● PROBLEM TO WORK ON:
Locate every line in the entries below that contains the string "kern", and copy each of those lines.

● DATA SUPPLIED:
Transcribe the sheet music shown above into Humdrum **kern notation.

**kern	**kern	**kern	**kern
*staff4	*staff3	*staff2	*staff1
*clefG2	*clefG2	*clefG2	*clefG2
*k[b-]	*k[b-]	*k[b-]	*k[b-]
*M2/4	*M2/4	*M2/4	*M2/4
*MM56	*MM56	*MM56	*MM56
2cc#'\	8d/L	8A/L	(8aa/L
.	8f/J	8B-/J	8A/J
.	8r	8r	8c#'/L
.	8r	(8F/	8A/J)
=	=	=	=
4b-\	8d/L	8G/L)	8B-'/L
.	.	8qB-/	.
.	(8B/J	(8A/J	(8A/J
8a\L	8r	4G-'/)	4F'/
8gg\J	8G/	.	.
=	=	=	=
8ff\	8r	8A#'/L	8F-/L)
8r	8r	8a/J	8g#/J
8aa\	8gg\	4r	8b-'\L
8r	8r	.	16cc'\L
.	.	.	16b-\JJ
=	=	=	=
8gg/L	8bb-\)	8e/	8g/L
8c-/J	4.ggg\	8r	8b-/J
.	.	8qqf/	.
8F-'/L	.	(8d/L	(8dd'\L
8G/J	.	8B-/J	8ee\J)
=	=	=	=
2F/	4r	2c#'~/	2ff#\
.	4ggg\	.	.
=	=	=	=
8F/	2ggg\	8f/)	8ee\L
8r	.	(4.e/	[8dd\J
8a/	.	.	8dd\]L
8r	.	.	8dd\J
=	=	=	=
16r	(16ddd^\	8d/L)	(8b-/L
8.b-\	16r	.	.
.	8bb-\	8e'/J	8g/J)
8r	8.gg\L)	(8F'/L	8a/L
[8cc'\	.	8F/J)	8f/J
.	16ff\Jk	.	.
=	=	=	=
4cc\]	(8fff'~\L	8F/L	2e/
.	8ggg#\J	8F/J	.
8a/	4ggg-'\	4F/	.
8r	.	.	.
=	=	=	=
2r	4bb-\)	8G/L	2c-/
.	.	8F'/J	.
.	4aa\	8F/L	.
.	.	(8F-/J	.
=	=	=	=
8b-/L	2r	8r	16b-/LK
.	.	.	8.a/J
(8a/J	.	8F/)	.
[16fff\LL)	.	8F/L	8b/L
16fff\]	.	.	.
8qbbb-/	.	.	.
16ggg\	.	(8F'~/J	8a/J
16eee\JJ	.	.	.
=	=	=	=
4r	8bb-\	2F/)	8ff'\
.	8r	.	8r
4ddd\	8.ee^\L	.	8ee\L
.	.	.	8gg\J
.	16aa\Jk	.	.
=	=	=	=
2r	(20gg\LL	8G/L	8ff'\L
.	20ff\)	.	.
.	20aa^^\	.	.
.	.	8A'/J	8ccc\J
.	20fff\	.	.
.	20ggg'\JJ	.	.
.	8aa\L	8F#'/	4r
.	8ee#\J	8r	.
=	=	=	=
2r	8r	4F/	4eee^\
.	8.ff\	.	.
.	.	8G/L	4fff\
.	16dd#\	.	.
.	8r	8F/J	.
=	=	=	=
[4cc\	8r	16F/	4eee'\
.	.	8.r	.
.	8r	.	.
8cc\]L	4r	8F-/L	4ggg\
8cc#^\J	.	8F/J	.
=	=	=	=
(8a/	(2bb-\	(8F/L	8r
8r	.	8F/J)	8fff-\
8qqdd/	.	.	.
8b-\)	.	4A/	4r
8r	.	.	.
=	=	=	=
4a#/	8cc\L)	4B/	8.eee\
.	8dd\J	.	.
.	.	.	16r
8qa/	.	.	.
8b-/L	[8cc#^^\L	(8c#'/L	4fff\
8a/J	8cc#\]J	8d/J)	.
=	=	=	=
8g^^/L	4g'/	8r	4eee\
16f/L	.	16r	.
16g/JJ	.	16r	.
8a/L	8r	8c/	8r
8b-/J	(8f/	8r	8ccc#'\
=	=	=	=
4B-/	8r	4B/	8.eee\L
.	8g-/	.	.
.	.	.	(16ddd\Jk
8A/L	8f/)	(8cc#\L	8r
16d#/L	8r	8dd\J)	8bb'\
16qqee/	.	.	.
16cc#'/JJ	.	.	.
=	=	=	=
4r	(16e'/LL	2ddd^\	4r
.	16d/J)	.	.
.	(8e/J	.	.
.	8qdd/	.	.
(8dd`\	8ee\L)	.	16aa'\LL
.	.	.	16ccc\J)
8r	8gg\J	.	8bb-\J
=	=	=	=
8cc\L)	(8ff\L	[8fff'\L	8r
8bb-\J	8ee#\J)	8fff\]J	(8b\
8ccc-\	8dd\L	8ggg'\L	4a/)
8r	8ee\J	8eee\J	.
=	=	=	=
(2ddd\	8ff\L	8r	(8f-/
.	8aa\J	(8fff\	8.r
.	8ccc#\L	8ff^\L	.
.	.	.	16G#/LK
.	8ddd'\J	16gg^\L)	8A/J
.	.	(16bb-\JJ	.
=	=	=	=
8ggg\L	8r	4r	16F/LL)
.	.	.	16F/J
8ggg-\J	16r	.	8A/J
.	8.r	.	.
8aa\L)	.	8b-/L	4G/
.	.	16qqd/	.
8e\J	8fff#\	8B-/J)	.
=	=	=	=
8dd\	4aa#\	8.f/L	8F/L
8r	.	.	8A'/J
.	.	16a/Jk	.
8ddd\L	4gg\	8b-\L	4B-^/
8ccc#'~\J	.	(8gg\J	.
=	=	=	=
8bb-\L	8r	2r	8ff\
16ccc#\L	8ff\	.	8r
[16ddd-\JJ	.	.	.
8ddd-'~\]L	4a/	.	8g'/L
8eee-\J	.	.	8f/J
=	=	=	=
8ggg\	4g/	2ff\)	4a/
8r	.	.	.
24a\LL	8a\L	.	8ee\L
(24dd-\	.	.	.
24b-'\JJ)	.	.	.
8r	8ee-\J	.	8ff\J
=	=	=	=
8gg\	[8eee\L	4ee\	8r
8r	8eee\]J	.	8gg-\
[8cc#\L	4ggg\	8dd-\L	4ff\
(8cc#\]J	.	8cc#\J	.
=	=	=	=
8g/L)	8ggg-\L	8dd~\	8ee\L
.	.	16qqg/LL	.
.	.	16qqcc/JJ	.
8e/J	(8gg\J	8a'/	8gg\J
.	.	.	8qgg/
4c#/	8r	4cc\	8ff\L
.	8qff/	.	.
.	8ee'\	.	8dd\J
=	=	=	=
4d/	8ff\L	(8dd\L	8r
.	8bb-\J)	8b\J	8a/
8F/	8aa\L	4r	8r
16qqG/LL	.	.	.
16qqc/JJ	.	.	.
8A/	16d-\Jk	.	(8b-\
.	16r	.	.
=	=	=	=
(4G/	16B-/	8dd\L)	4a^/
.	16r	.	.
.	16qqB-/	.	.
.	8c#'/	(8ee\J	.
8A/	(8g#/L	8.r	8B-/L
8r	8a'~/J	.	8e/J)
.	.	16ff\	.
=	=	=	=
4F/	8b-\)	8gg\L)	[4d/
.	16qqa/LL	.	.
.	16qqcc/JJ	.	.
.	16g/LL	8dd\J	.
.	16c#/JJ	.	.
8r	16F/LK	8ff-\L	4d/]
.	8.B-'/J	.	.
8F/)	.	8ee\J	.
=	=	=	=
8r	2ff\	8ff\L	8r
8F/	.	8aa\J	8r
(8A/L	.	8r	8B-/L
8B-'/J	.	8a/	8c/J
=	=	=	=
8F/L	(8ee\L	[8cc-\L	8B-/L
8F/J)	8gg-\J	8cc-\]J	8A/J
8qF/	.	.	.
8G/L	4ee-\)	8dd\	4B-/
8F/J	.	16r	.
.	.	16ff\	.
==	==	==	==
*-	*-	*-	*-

● RESULT OF THE EXERCISE:
Transcribe the sheet music shown above into Humdrum **kern notation.
**kern	**kern	**kern	**kern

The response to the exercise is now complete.